§ WHAT IS NEEDED
Find the line containing "first_place: [86, 200, 113, 239]". Retype it and every line after it through the end of the entries, exactly as written, with nothing added.

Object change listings
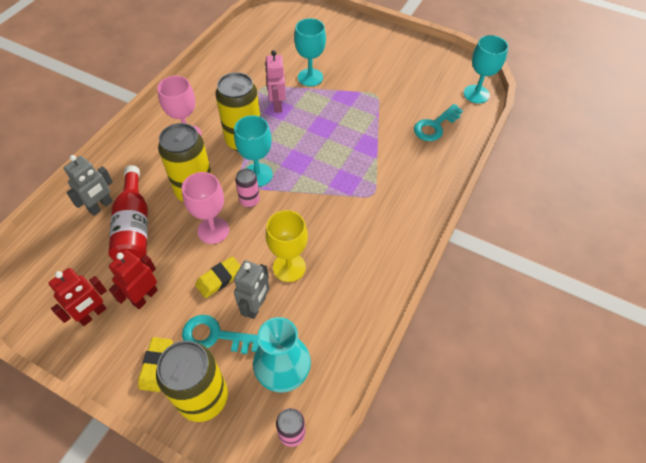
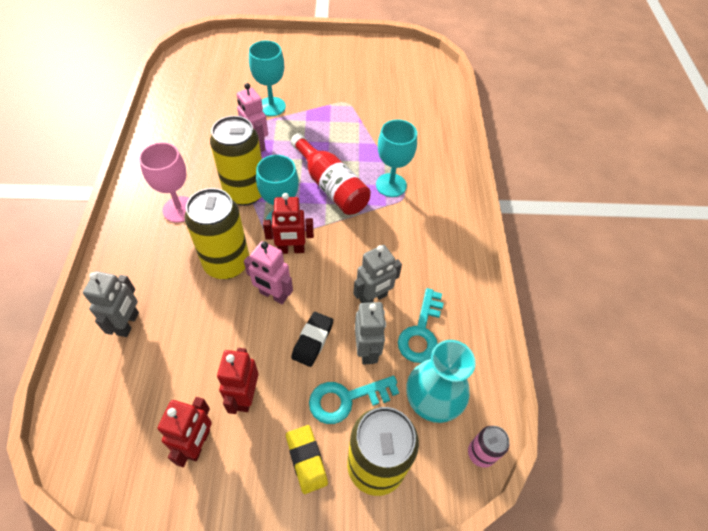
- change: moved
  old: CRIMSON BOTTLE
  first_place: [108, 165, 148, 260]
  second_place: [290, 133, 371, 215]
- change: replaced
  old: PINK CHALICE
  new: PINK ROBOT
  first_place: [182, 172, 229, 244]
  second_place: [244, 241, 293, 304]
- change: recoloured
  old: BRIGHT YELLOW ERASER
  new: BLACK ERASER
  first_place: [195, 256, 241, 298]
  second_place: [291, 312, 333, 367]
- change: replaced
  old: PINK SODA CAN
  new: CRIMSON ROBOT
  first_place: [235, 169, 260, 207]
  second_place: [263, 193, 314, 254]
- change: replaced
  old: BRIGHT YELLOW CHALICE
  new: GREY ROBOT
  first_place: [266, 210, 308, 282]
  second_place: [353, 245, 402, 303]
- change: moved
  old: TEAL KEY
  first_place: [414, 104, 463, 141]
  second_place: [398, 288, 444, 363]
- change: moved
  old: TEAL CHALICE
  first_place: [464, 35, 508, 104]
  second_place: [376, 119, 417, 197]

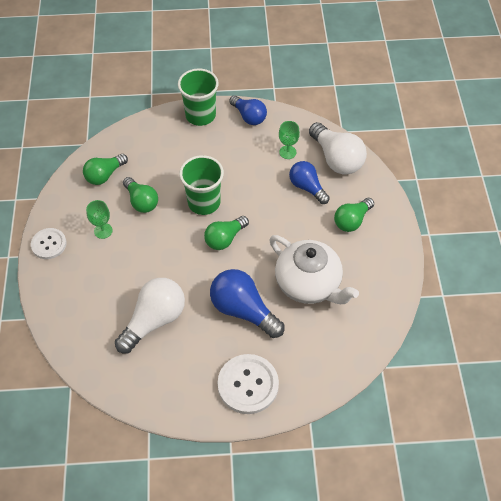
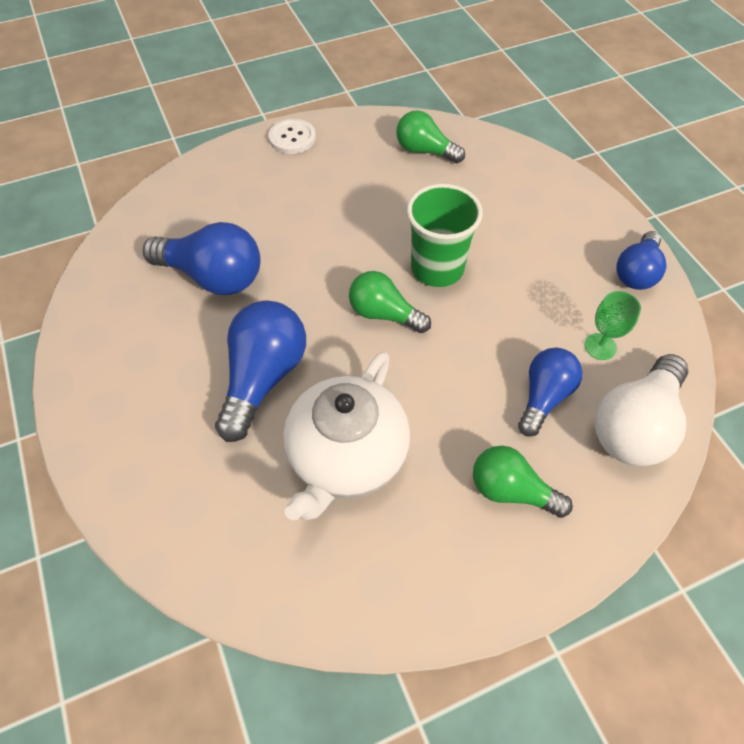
- change: removed
  old: EMERALD CHALICE
  first_place: [86, 200, 113, 239]
- change: recoloured
  old: SNOW-WHITE BULB
  new: ROYAL BLUE BULB
  first_place: [115, 278, 185, 353]
  second_place: [143, 222, 261, 295]
- change: removed
  old: EMERALD BULB
  first_place: [123, 177, 158, 213]
- change: removed
  old: EMERALD TUMBLER
  first_place: [178, 68, 219, 126]
- change: removed
  old: SNOW-WHITE BUTTON
  first_place: [217, 354, 279, 414]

§ TASK ANSWER
  first_place: [86, 200, 113, 239]
- change: recoloured
  old: SNOW-WHITE BULB
  new: ROYAL BLUE BULB
  first_place: [115, 278, 185, 353]
  second_place: [143, 222, 261, 295]
- change: removed
  old: EMERALD BULB
  first_place: [123, 177, 158, 213]
- change: removed
  old: EMERALD TUMBLER
  first_place: [178, 68, 219, 126]
- change: removed
  old: SNOW-WHITE BUTTON
  first_place: [217, 354, 279, 414]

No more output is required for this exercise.